_WORK INSTRUCTIONS_
When the line containing "SCALE pin SCK: 13 -> MO" appears in the data below, begin copying there and stop only after the line containing "LINE pin DO: 11 -> none".

_STORED DATA_
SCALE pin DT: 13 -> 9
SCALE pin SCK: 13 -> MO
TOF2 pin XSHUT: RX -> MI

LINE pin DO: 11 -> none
* * *
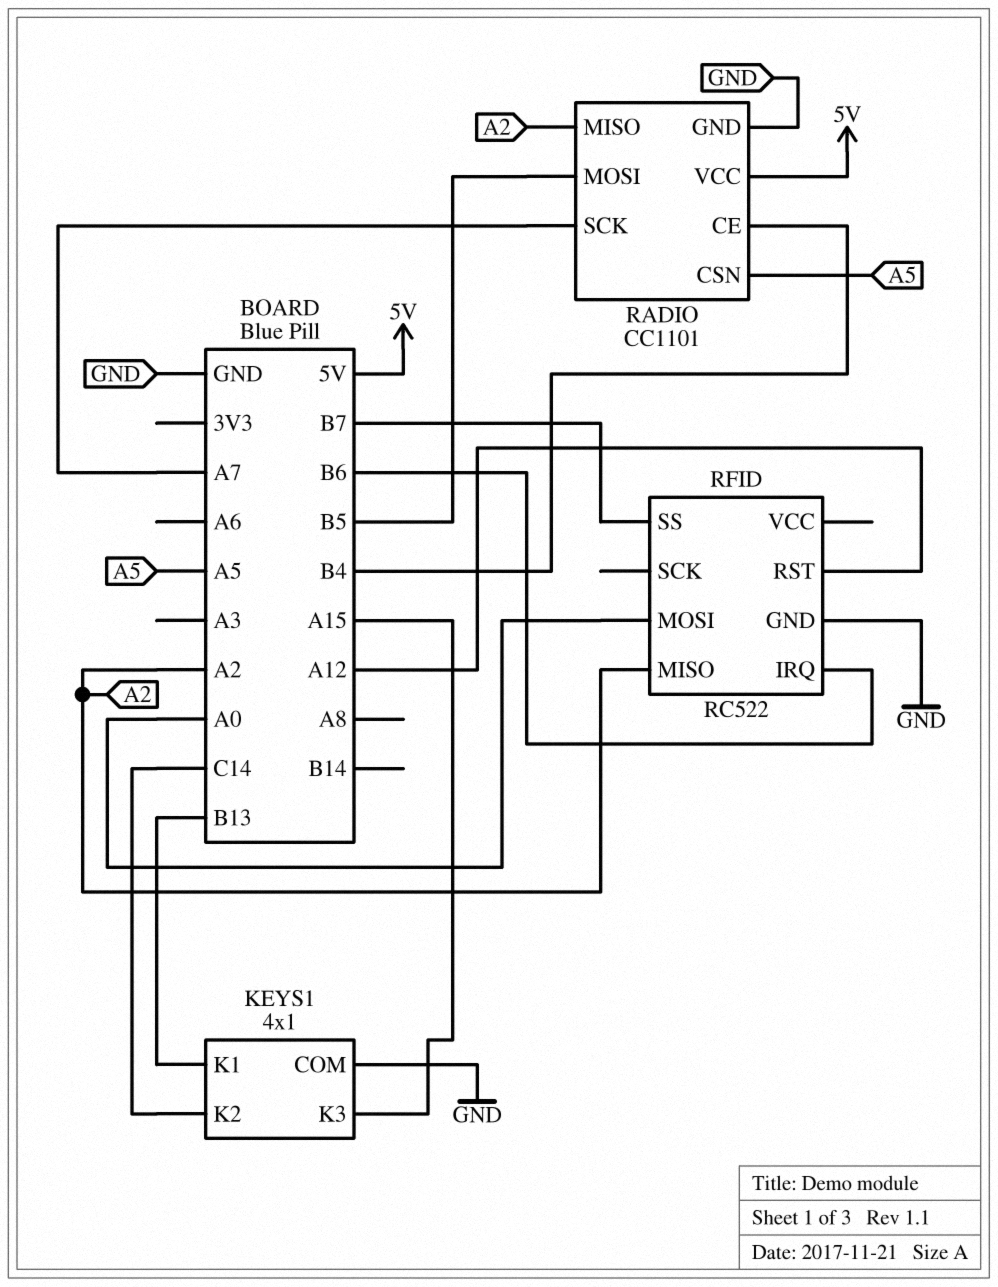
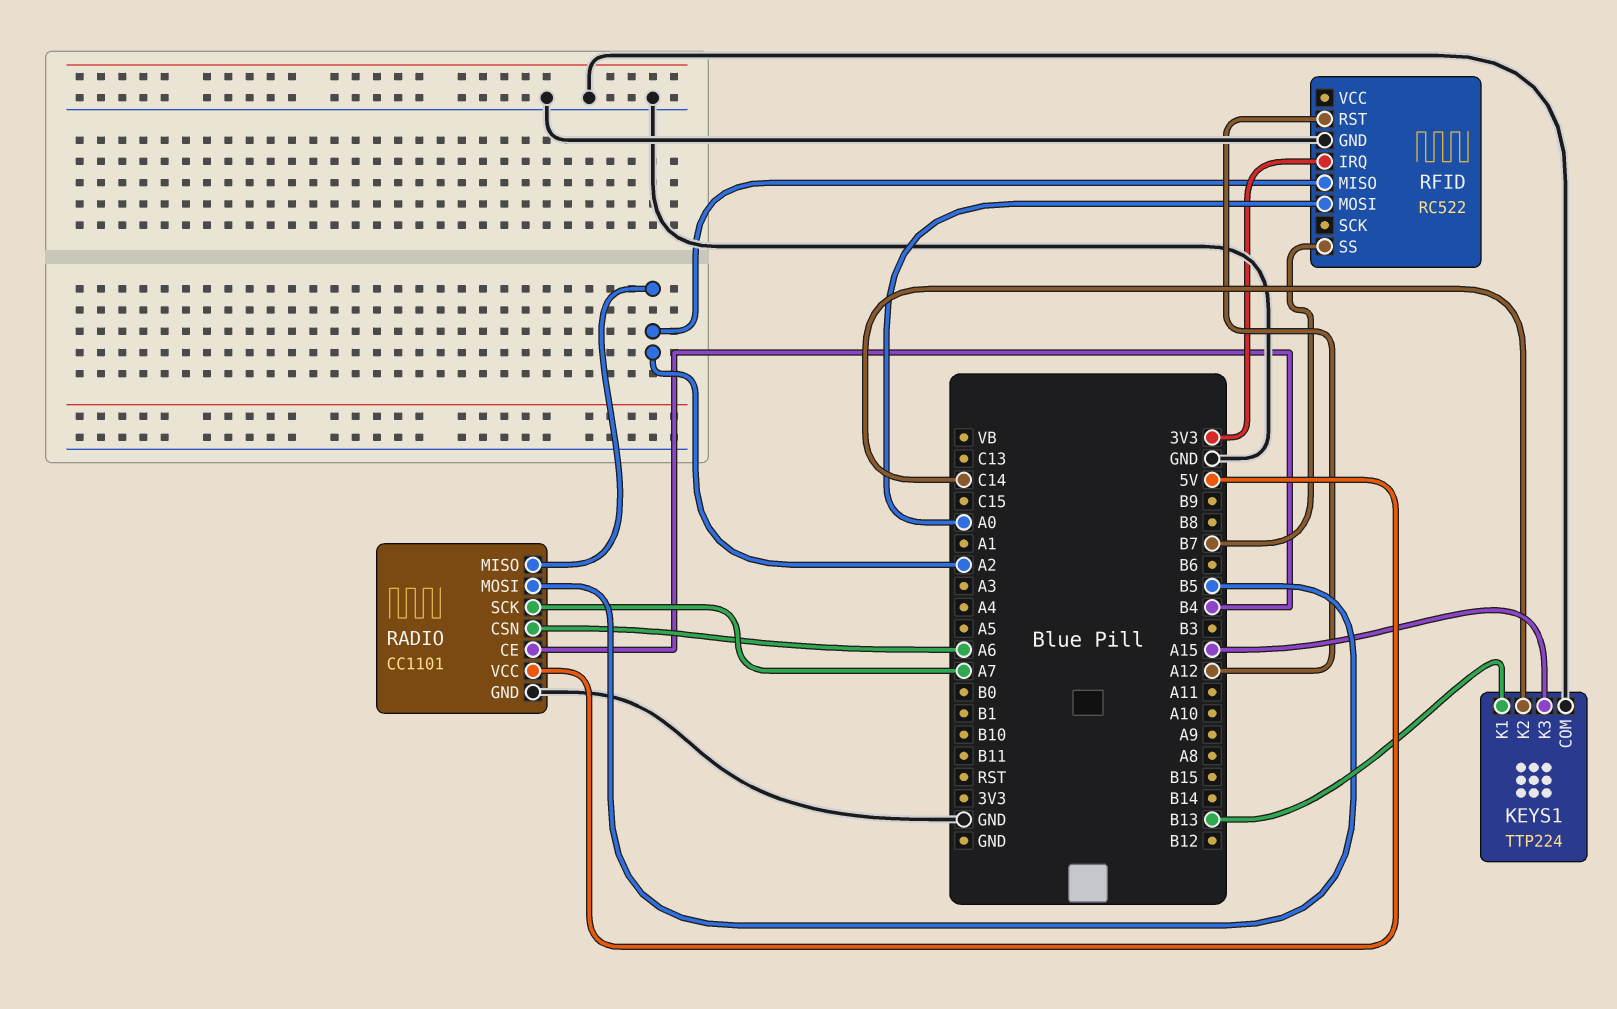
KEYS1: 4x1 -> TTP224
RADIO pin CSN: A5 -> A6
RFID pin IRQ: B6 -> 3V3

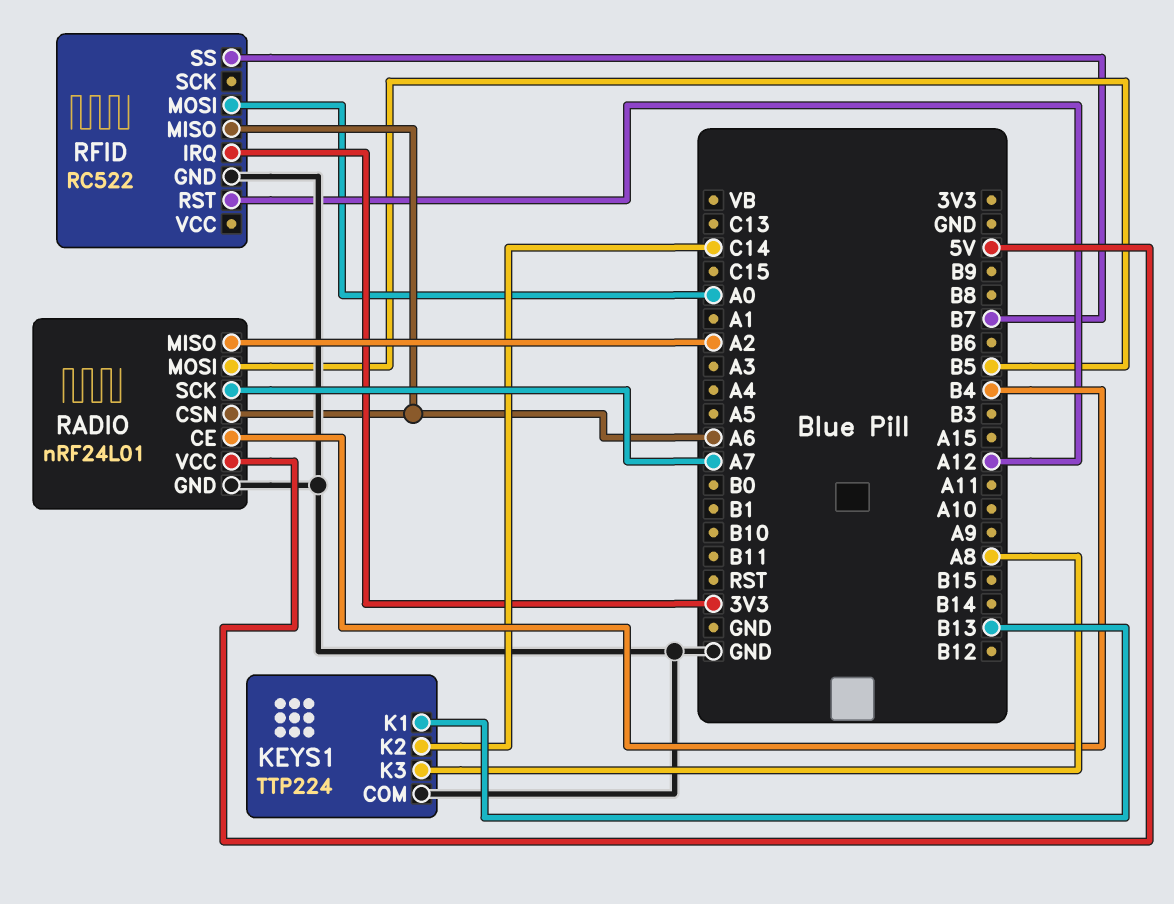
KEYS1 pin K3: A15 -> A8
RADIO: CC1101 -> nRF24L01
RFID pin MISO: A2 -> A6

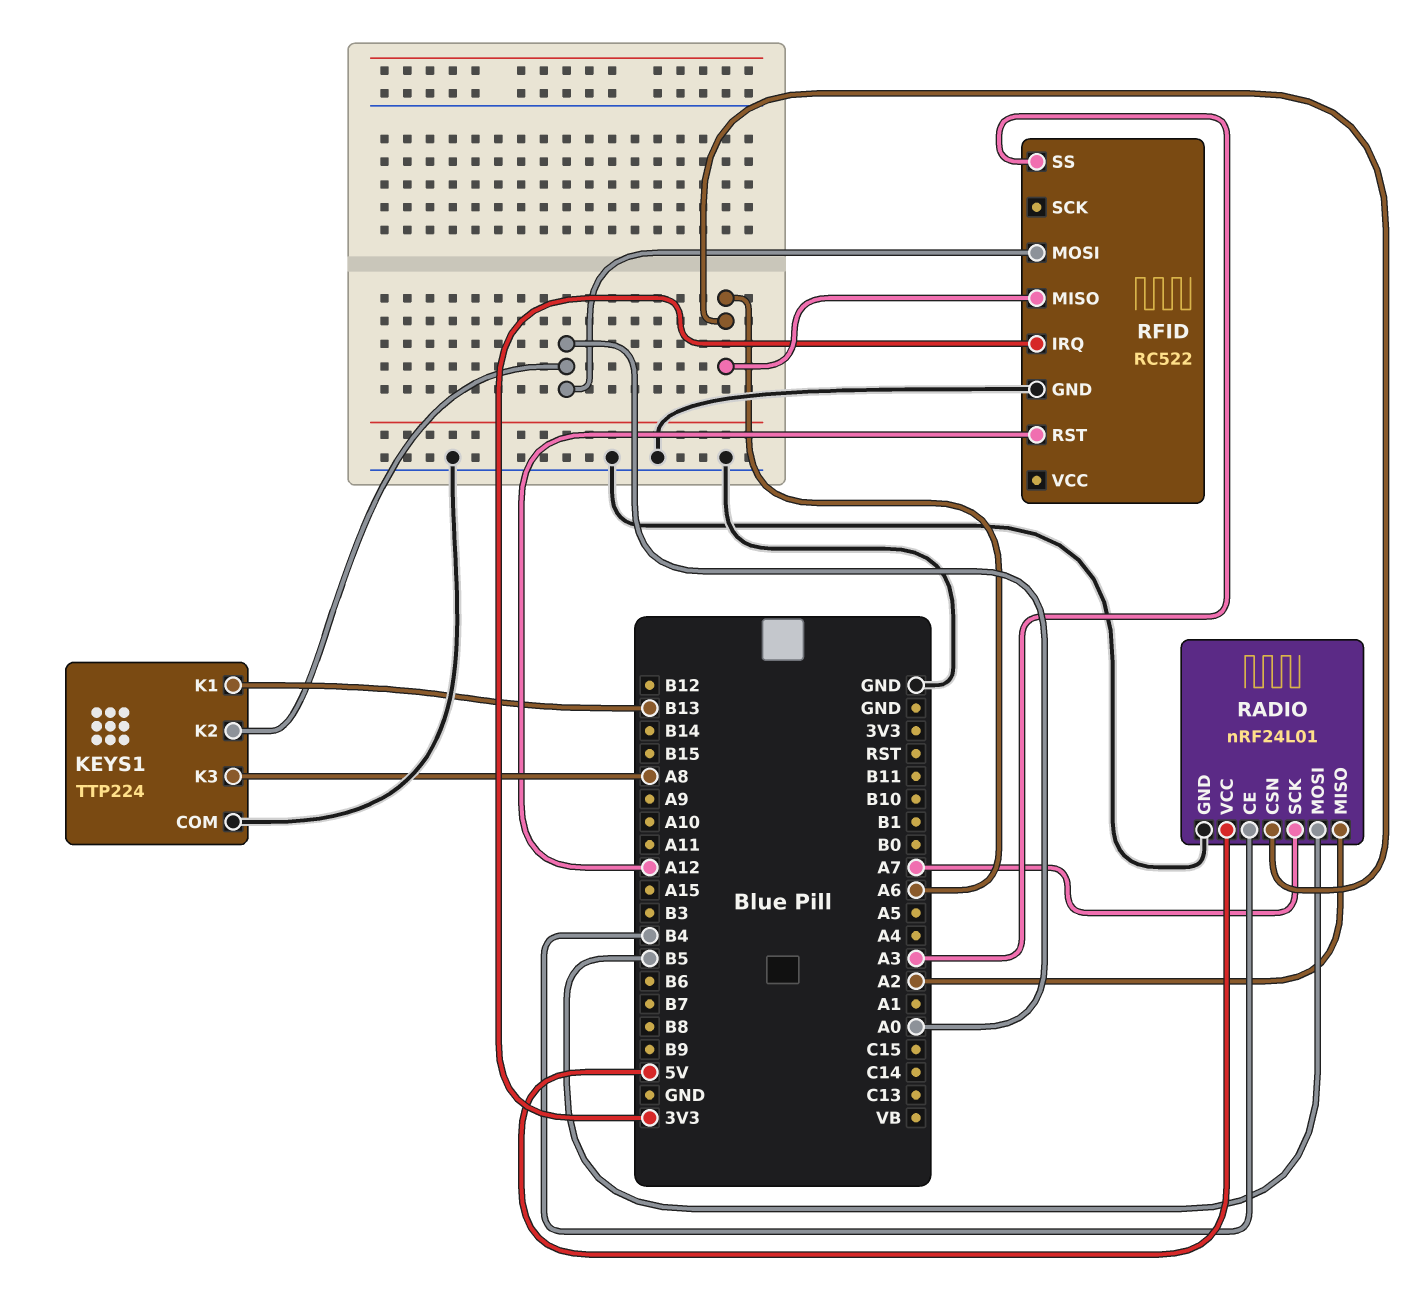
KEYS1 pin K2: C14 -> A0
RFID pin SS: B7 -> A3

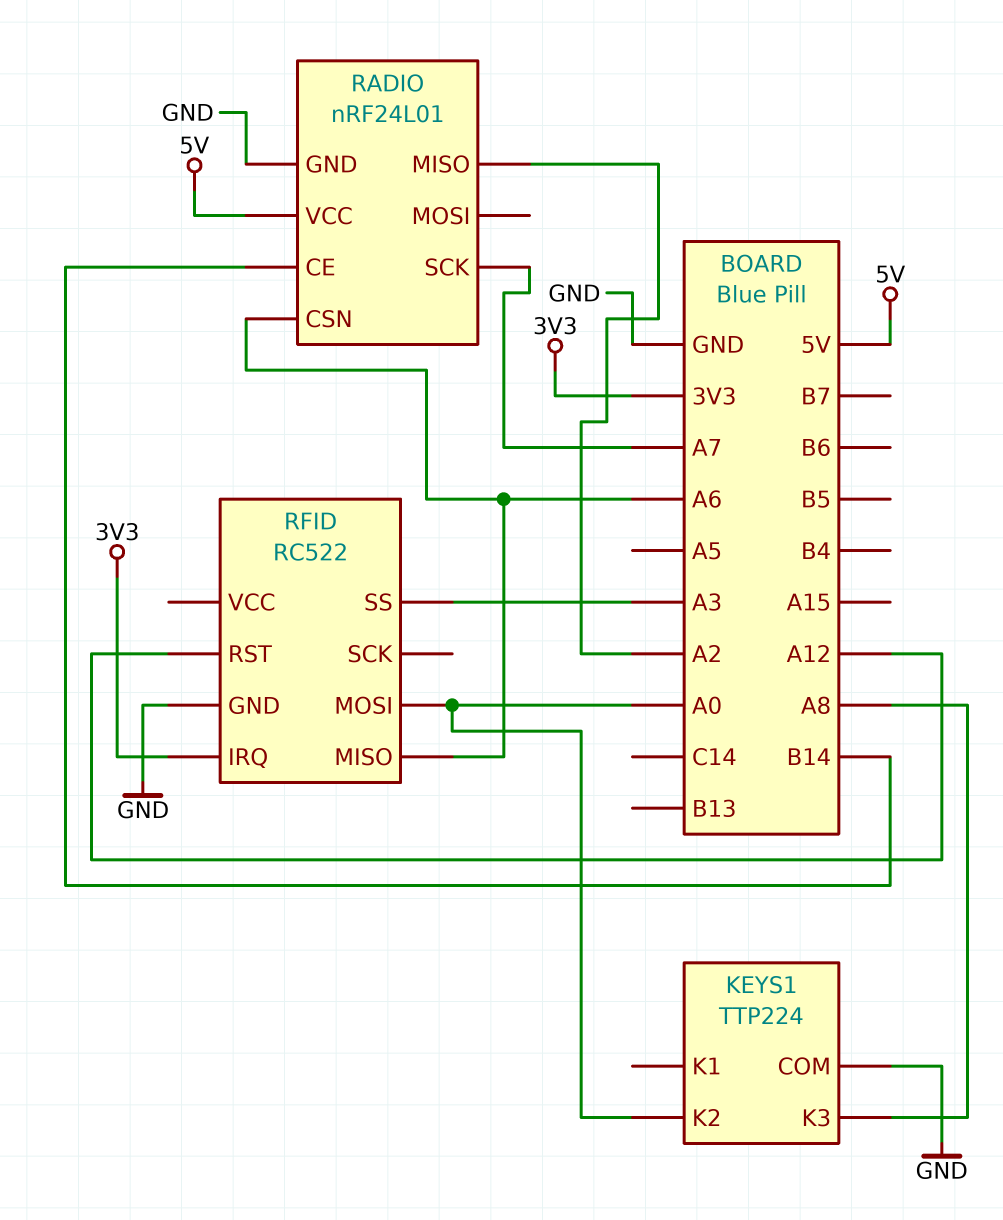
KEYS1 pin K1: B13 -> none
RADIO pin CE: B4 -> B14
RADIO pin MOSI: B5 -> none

_RESPONSE TO THIS TASK_
SCALE pin SCK: 13 -> MO
TOF2 pin XSHUT: RX -> MI

LINE pin DO: 11 -> none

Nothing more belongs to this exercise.